** Begin Entries provided **

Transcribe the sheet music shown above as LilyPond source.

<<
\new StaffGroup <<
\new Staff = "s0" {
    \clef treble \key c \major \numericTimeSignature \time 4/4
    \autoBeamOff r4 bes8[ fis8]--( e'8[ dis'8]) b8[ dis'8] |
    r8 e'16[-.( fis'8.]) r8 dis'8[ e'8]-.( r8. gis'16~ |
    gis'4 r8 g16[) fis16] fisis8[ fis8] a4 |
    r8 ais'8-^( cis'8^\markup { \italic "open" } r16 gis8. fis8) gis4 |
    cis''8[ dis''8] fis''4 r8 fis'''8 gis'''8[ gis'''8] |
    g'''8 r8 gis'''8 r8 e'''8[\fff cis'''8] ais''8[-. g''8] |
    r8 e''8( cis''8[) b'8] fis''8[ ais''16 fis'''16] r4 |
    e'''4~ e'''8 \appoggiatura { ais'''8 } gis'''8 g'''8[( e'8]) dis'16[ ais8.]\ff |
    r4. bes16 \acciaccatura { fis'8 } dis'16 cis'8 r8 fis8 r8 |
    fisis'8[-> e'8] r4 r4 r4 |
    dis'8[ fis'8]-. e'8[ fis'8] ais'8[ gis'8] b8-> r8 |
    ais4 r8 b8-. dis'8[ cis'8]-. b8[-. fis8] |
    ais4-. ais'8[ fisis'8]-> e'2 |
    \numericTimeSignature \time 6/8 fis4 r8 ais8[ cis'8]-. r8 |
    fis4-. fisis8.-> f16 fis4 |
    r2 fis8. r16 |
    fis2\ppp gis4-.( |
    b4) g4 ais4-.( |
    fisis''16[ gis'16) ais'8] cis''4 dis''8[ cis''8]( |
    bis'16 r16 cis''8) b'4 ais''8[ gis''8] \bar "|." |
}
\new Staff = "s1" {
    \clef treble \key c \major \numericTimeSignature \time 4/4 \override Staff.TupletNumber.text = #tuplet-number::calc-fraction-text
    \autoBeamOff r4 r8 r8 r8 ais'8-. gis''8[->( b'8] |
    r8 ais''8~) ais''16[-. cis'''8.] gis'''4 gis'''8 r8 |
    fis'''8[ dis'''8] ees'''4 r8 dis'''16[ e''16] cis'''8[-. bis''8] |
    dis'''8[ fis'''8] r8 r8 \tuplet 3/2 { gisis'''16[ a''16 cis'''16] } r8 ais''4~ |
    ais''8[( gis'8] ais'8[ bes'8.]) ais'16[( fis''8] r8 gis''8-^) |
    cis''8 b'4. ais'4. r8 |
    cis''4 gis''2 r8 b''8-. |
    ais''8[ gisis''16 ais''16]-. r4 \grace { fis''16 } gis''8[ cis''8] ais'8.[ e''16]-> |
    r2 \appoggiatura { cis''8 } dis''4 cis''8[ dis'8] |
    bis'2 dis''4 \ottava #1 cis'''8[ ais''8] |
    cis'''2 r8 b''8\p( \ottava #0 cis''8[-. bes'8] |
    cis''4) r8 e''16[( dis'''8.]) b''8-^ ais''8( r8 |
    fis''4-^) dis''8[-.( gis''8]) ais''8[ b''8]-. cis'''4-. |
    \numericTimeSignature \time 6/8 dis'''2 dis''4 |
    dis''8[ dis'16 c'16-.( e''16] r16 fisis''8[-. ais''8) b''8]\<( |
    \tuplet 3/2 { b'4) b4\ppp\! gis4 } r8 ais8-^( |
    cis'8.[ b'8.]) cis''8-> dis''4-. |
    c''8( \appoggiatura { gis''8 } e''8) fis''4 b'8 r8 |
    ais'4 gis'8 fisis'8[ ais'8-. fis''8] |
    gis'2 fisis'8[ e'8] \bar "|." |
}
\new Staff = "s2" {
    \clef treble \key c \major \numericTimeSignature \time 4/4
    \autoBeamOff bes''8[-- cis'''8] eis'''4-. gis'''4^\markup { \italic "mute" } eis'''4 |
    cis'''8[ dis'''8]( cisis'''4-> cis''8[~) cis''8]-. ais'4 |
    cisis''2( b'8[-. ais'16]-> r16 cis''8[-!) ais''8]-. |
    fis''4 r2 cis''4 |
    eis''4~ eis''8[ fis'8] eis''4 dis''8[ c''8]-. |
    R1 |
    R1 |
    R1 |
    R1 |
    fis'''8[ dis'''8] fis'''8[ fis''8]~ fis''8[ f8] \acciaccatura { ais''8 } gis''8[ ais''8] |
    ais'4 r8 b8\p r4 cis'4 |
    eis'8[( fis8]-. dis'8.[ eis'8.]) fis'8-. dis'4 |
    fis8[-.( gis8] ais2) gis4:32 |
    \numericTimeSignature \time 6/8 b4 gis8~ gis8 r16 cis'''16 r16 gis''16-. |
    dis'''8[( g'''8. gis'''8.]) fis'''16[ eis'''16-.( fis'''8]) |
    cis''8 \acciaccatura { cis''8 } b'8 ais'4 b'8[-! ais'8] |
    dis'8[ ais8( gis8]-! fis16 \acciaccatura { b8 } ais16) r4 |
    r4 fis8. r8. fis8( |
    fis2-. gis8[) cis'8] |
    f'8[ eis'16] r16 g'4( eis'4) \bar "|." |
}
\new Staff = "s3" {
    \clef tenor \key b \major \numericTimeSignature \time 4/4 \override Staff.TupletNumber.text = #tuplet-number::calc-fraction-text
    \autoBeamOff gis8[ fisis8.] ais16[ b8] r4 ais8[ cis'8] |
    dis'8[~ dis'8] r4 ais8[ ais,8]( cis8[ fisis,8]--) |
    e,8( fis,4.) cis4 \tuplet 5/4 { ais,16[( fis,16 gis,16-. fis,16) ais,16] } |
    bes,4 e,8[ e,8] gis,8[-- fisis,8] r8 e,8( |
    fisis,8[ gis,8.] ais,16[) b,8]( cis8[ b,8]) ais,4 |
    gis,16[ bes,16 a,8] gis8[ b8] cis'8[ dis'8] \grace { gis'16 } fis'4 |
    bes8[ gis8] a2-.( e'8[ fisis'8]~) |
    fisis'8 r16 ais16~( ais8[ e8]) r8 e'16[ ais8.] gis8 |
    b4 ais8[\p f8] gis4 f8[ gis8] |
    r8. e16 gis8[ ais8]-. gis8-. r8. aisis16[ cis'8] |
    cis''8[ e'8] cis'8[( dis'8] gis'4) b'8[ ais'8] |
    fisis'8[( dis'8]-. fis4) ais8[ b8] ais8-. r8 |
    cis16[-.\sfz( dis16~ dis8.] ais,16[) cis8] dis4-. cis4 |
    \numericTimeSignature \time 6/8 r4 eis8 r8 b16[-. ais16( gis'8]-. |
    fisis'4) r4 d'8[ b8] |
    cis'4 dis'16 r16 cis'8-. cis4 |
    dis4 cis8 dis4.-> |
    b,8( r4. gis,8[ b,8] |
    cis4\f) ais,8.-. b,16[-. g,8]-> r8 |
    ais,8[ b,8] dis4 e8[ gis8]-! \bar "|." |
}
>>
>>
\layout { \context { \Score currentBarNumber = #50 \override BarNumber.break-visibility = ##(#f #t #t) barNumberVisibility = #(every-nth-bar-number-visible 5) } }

** End Entries provided **

Given exercise →
Identify each line in the entries above that contains the string "acciaccatura", and copy those lines out in full.

Completed task →
    r4. bes16 \acciaccatura { fis'8 } dis'16 cis'8 r8 fis8 r8 |
    fis'''8[ dis'''8] fis'''8[ fis''8]~ fis''8[ f8] \acciaccatura { ais''8 } gis''8[ ais''8] |
    cis''8 \acciaccatura { cis''8 } b'8 ais'4 b'8[-! ais'8] |
    dis'8[ ais8( gis8]-! fis16 \acciaccatura { b8 } ais16) r4 |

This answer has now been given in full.